Data for this exercise below:
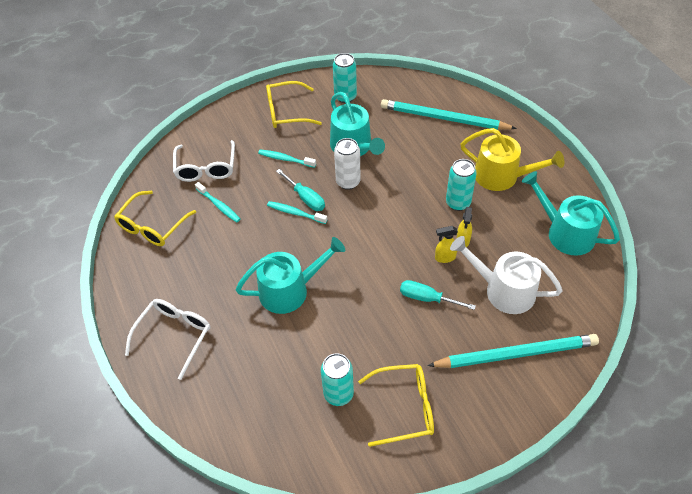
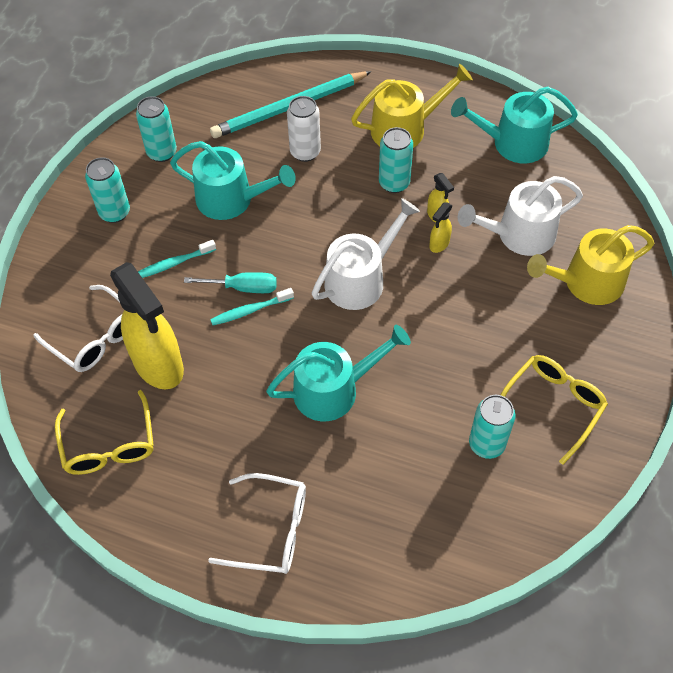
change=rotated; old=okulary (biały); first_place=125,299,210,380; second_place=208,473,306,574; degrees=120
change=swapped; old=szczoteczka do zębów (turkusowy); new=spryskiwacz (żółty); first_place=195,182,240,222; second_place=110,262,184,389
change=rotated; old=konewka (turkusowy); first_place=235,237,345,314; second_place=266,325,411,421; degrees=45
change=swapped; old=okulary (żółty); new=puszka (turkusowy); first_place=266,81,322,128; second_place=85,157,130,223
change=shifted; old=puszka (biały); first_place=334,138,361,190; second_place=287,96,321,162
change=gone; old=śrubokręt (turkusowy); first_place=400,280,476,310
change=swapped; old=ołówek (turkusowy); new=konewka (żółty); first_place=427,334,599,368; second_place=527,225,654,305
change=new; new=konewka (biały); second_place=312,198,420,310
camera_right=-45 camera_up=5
End of Data for this exercise.
#### [Aim of the task]
Please copy the line holding "change=new; new=konewka (biały);" and all lines after it to the end of the records, exactly, and nothing else.

#### [Output of the task]
change=new; new=konewka (biały); second_place=312,198,420,310
camera_right=-45 camera_up=5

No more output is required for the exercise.